*** PROVIDED MATERIAL ***
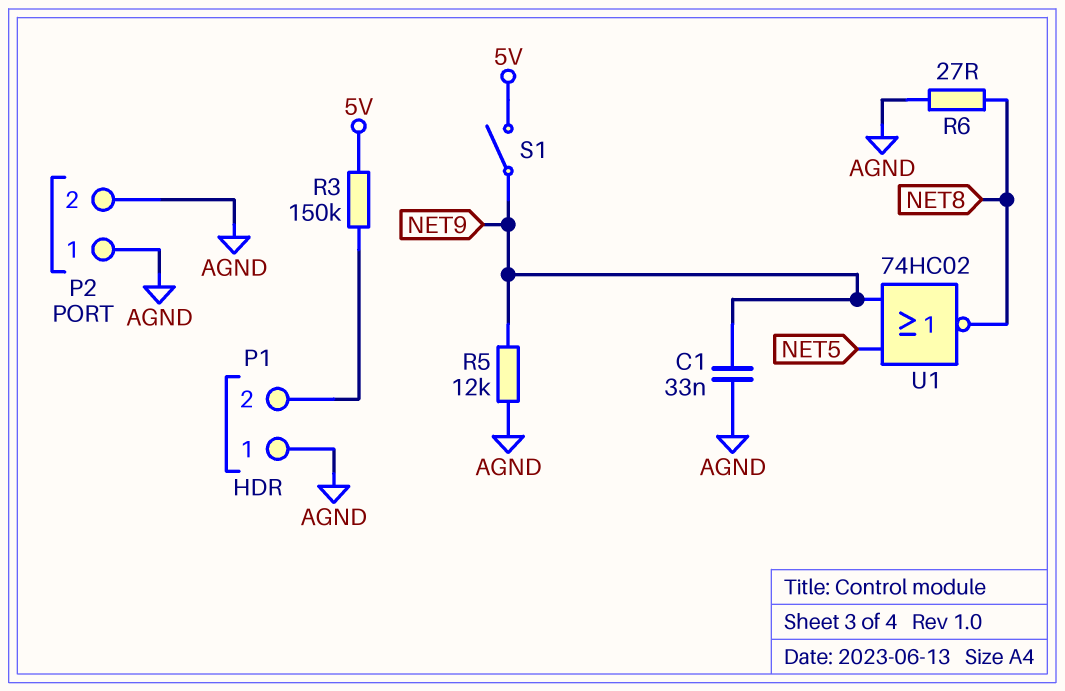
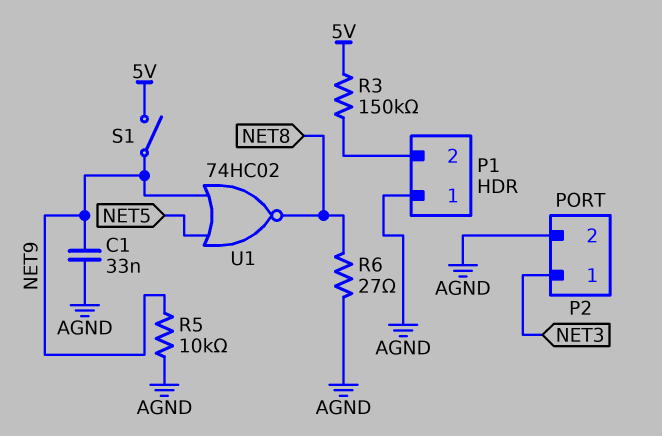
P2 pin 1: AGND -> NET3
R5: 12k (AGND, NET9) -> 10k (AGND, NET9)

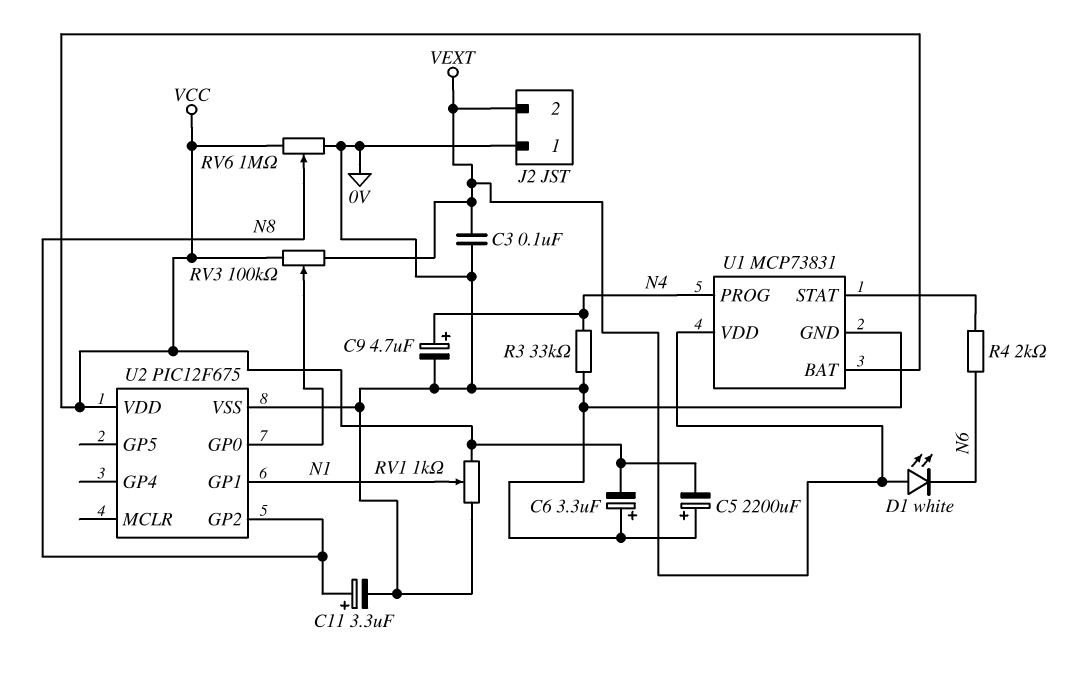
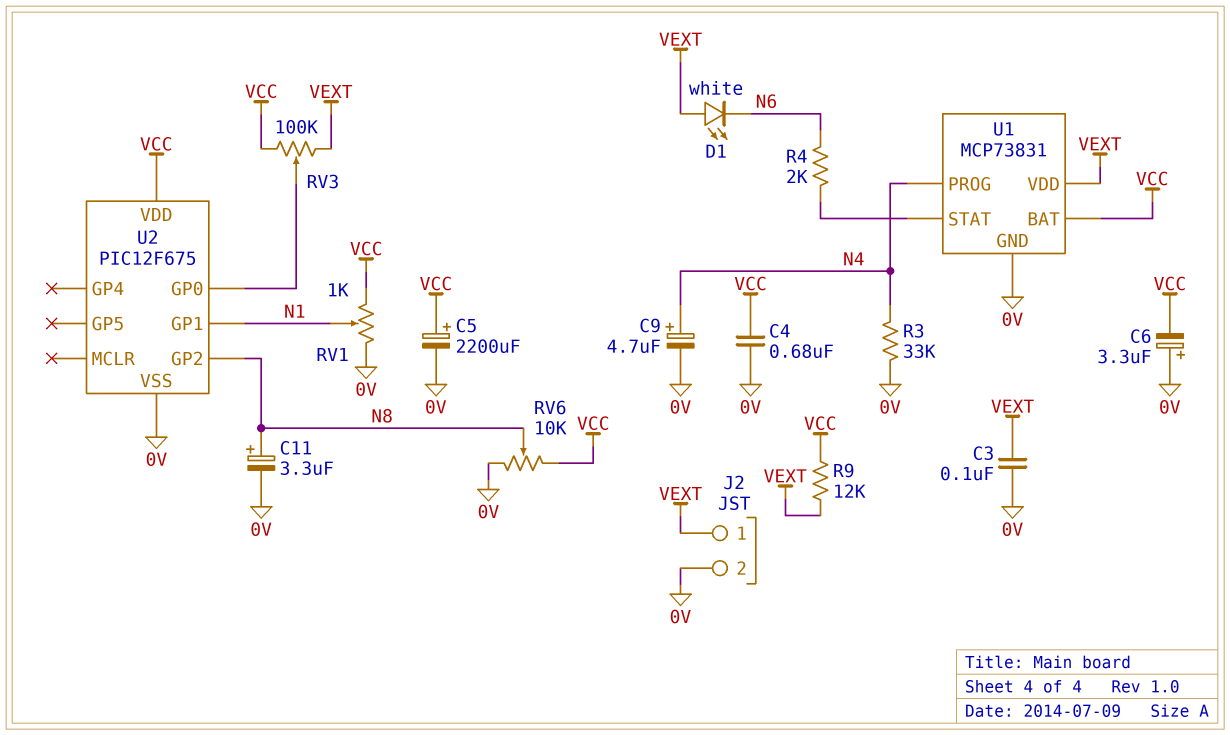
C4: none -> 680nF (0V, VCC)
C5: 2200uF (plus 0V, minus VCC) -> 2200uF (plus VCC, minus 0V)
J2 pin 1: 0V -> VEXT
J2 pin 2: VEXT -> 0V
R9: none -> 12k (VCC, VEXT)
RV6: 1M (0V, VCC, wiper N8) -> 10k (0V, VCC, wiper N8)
***
WHAT YOU HAVE TO DO - Any images must be dropped; all other material is to be printed exactly.

COMPLETED TASK -
P2 pin 1: AGND -> NET3
R5: 12k (AGND, NET9) -> 10k (AGND, NET9)

C4: none -> 680nF (0V, VCC)
C5: 2200uF (plus 0V, minus VCC) -> 2200uF (plus VCC, minus 0V)
J2 pin 1: 0V -> VEXT
J2 pin 2: VEXT -> 0V
R9: none -> 12k (VCC, VEXT)
RV6: 1M (0V, VCC, wiper N8) -> 10k (0V, VCC, wiper N8)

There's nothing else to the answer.